(DATASET CONTENT)
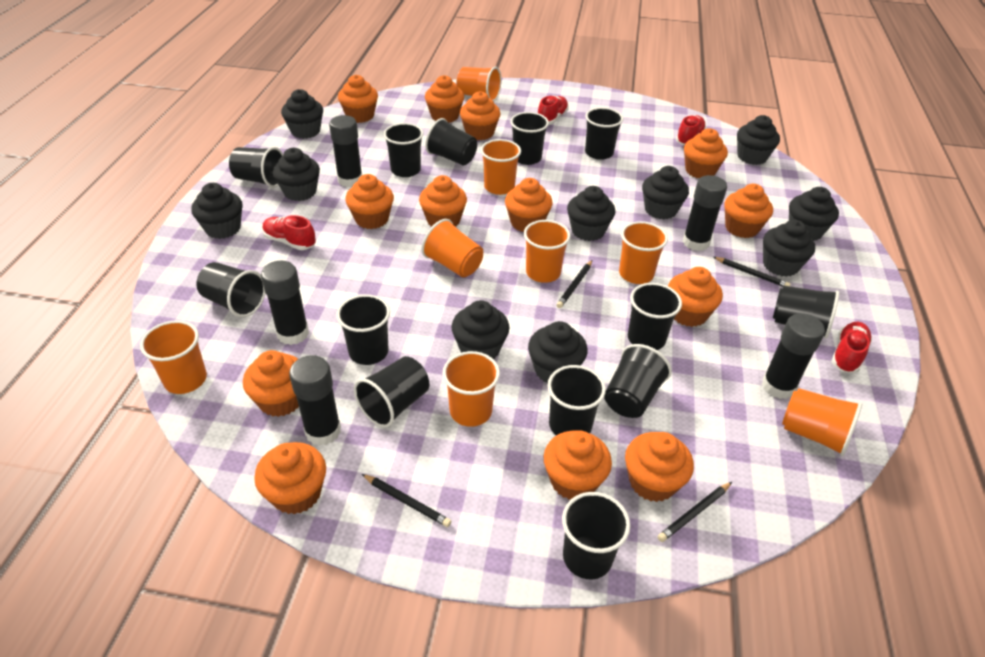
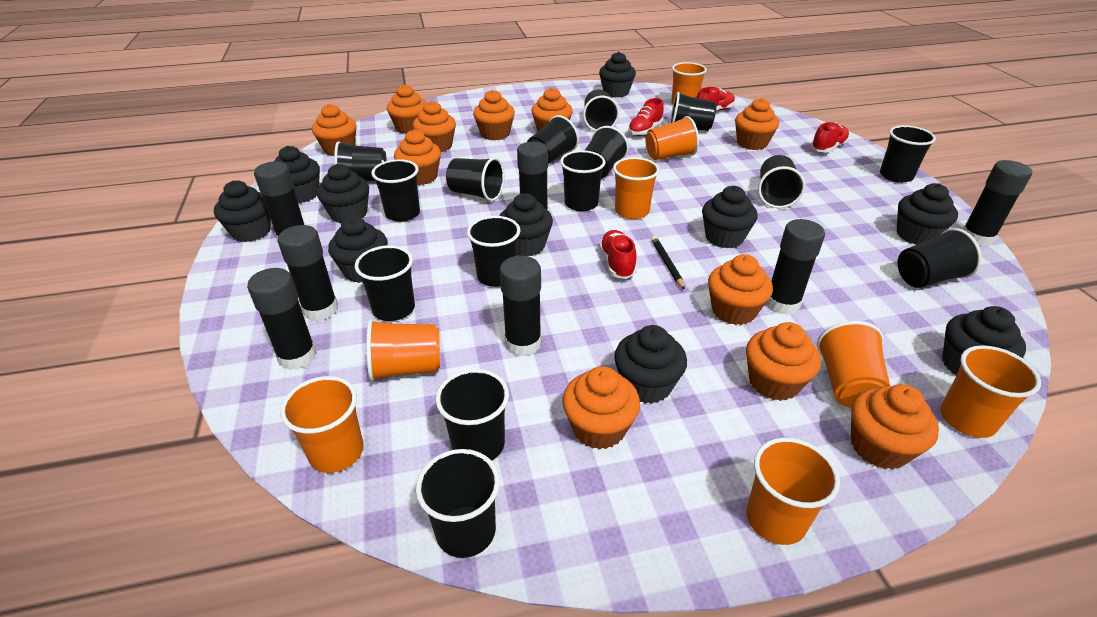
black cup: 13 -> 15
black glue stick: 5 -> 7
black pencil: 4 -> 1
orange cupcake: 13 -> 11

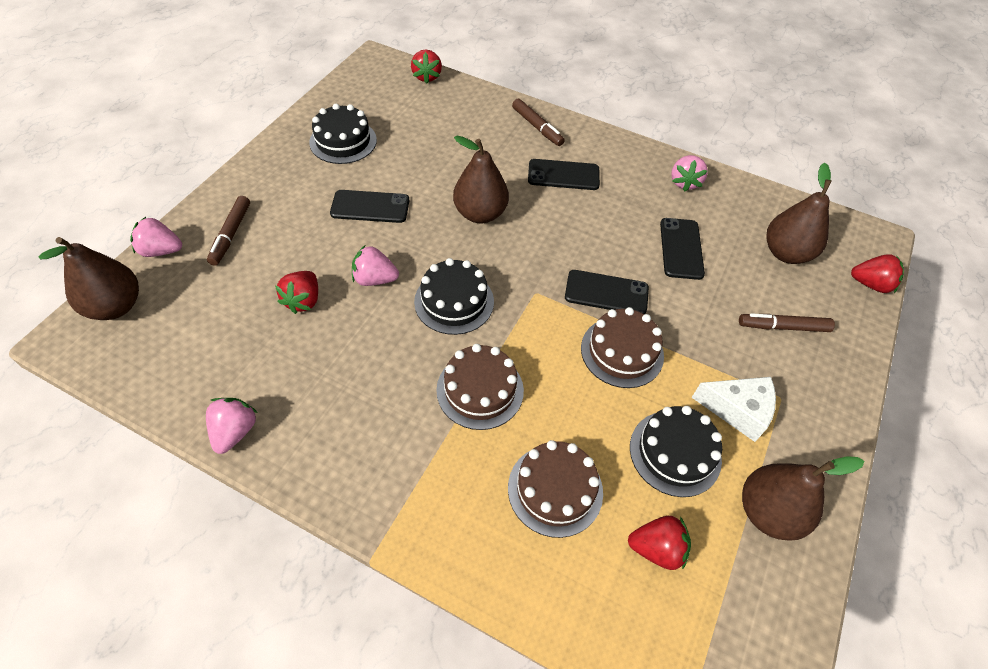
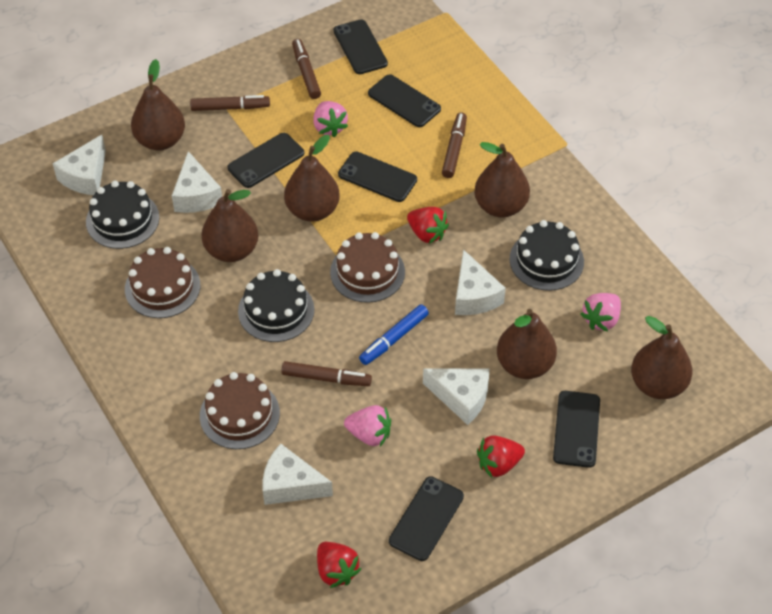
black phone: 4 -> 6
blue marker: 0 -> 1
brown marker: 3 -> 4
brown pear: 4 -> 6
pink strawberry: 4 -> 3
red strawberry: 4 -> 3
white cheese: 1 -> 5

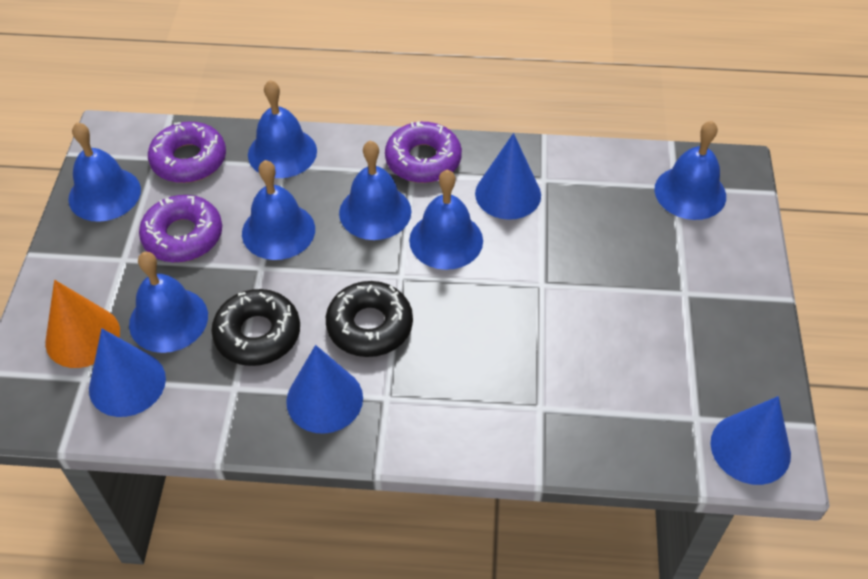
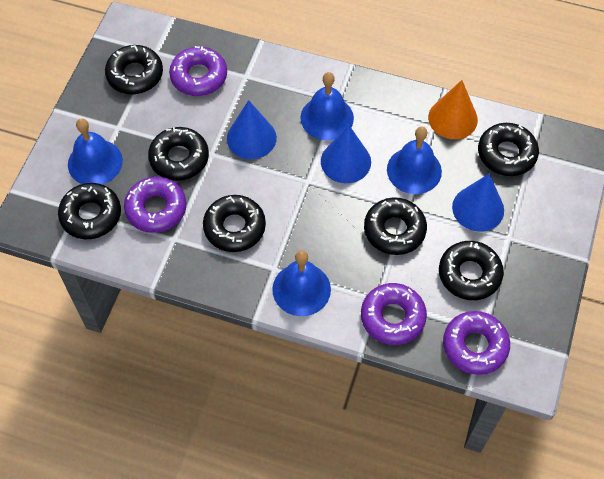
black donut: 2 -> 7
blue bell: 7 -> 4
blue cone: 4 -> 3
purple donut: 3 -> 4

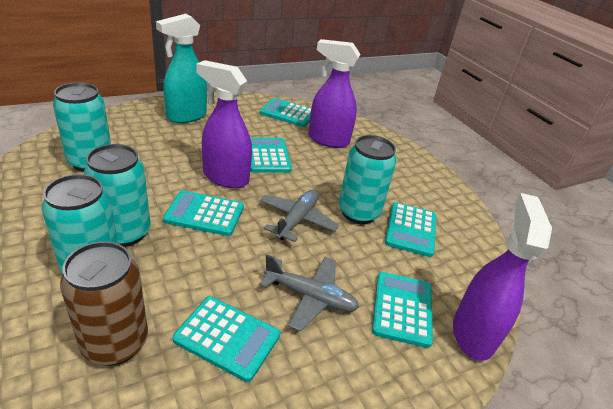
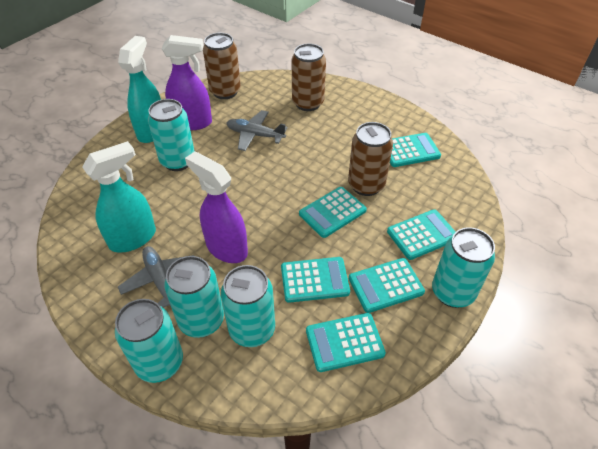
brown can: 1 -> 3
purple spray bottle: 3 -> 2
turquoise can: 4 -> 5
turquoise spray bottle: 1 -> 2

(WHAT TO DO)
Nothing but the lines from the one containing "black donut: 2 -> 7" to the last line of the records should be returned, exactly as they appear and without pictures.

(THE COMPLETED TASK)
black donut: 2 -> 7
blue bell: 7 -> 4
blue cone: 4 -> 3
purple donut: 3 -> 4

brown can: 1 -> 3
purple spray bottle: 3 -> 2
turquoise can: 4 -> 5
turquoise spray bottle: 1 -> 2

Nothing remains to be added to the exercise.